Start of Block

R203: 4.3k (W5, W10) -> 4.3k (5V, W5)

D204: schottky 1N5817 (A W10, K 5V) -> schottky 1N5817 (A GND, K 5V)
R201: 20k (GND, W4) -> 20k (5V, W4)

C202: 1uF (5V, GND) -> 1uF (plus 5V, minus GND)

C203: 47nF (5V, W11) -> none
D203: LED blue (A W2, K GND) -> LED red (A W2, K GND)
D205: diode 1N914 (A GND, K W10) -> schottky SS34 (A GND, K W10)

End of Block
Start of Block

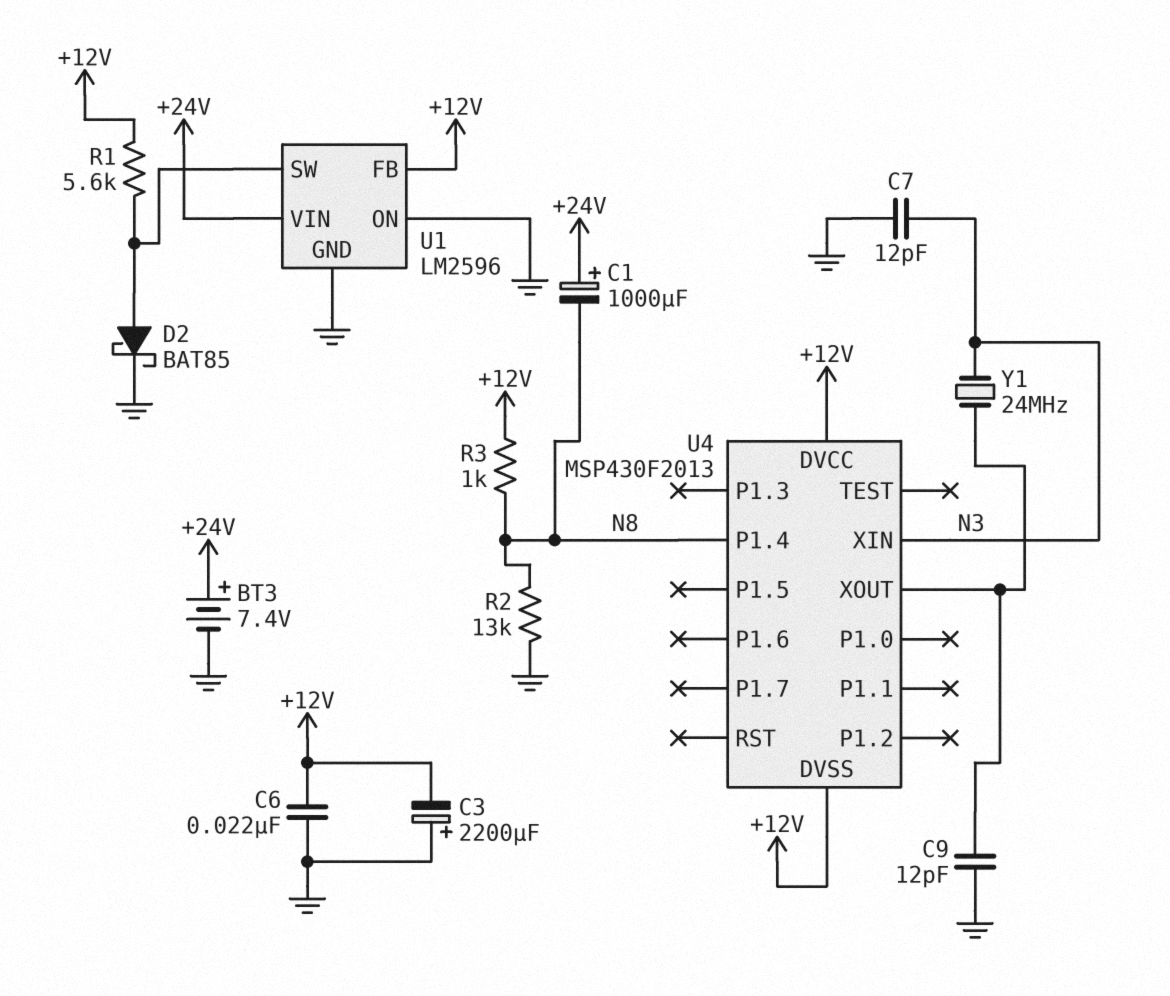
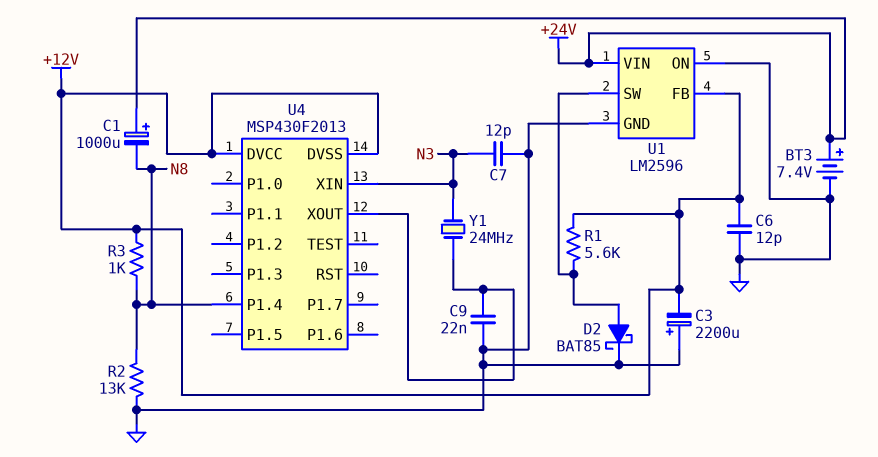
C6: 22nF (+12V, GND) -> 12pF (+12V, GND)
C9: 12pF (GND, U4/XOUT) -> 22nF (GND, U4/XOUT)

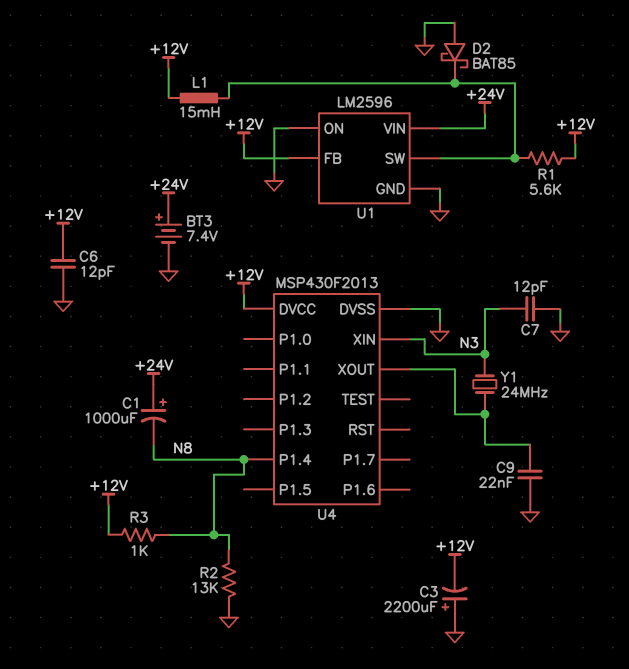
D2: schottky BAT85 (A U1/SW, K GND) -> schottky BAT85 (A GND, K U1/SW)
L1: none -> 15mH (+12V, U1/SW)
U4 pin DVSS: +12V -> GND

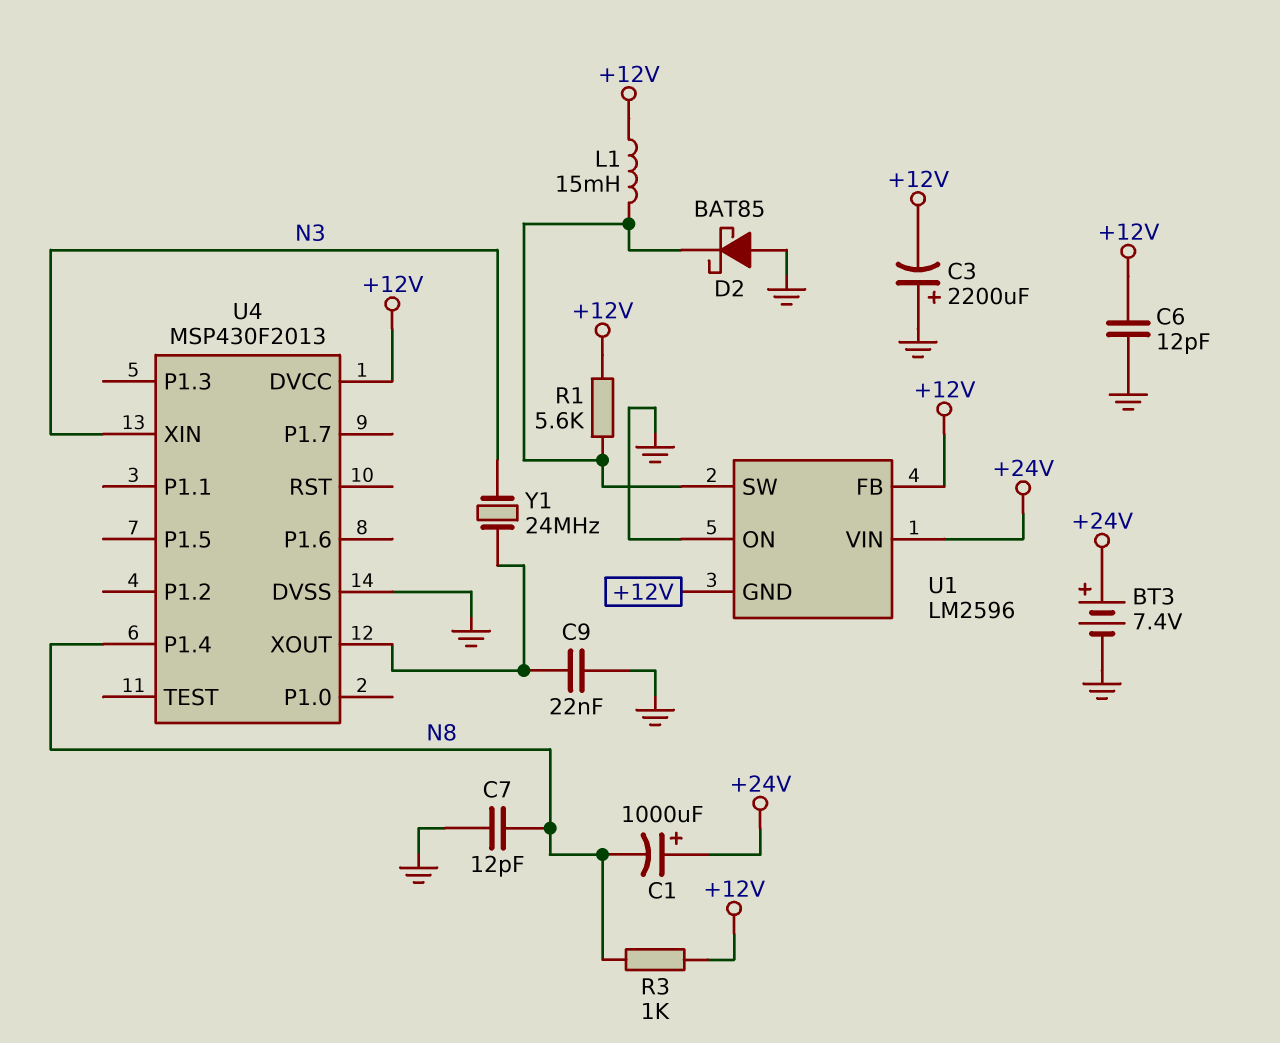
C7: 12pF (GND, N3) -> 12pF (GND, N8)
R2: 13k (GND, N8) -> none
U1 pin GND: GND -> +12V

End of Block

EXERCISE PROMPT:
Scan the material above. Return every line containing the string "none".

WRITTEN RESPONSE:
C203: 47nF (5V, W11) -> none
L1: none -> 15mH (+12V, U1/SW)
R2: 13k (GND, N8) -> none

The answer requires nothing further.